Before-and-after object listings
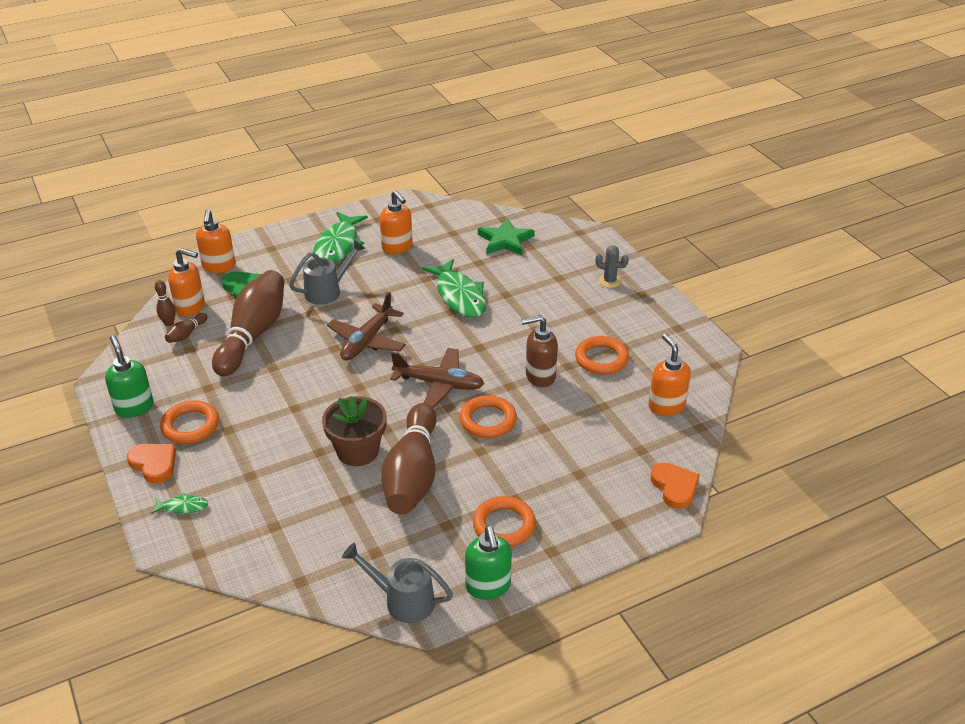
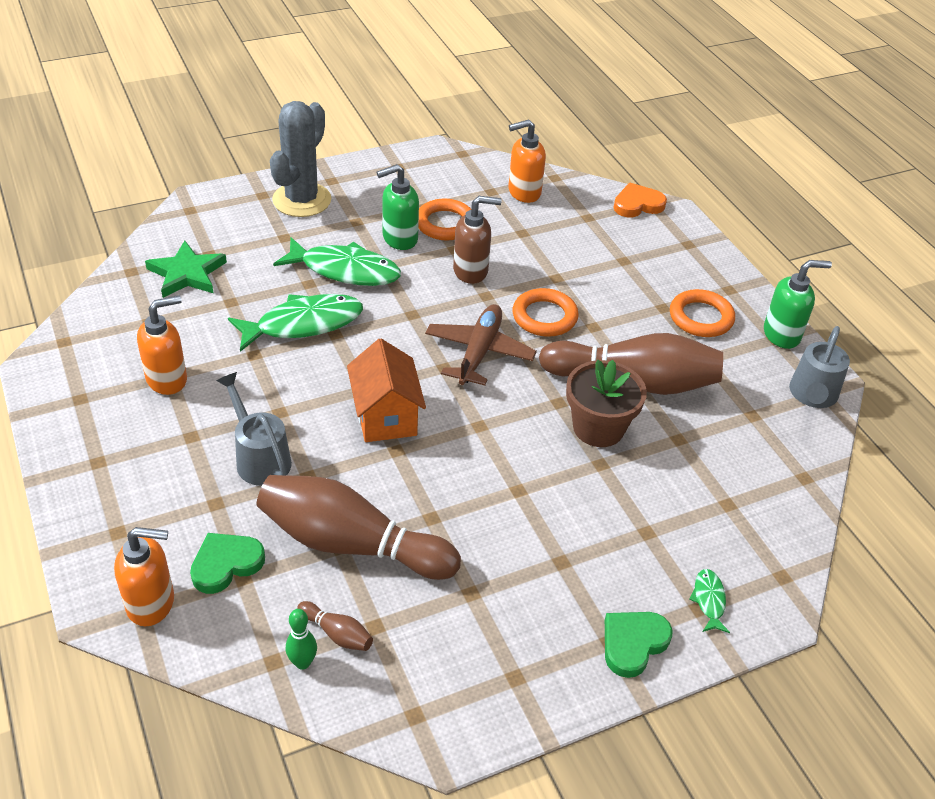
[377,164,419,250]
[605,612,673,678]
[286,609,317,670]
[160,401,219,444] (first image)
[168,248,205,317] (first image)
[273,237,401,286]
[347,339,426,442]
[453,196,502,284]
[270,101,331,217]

*About this exercise:* The answer must be every line from the records above that contains the word "first", copied in full.

*Expected output:*
[160,401,219,444] (first image)
[168,248,205,317] (first image)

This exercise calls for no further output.